---------- Records supplied
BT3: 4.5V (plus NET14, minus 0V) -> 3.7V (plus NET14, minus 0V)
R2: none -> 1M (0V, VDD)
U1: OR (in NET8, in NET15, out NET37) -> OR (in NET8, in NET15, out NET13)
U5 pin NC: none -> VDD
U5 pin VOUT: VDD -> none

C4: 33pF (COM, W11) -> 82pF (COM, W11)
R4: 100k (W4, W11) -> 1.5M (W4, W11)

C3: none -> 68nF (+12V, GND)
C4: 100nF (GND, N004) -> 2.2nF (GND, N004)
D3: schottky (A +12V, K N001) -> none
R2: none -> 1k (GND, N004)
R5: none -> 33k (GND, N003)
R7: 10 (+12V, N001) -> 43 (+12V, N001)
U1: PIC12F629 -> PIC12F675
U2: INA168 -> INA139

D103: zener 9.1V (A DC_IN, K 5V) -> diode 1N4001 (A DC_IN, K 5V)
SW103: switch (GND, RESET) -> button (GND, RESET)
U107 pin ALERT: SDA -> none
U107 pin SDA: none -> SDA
--------------------
Could you print, word for word, the line containing "R7: 10 (+12V, N001) -> 43 (+12V, N001)" and every line after it through the end of the records, and nothing else?

### Reply
R7: 10 (+12V, N001) -> 43 (+12V, N001)
U1: PIC12F629 -> PIC12F675
U2: INA168 -> INA139

D103: zener 9.1V (A DC_IN, K 5V) -> diode 1N4001 (A DC_IN, K 5V)
SW103: switch (GND, RESET) -> button (GND, RESET)
U107 pin ALERT: SDA -> none
U107 pin SDA: none -> SDA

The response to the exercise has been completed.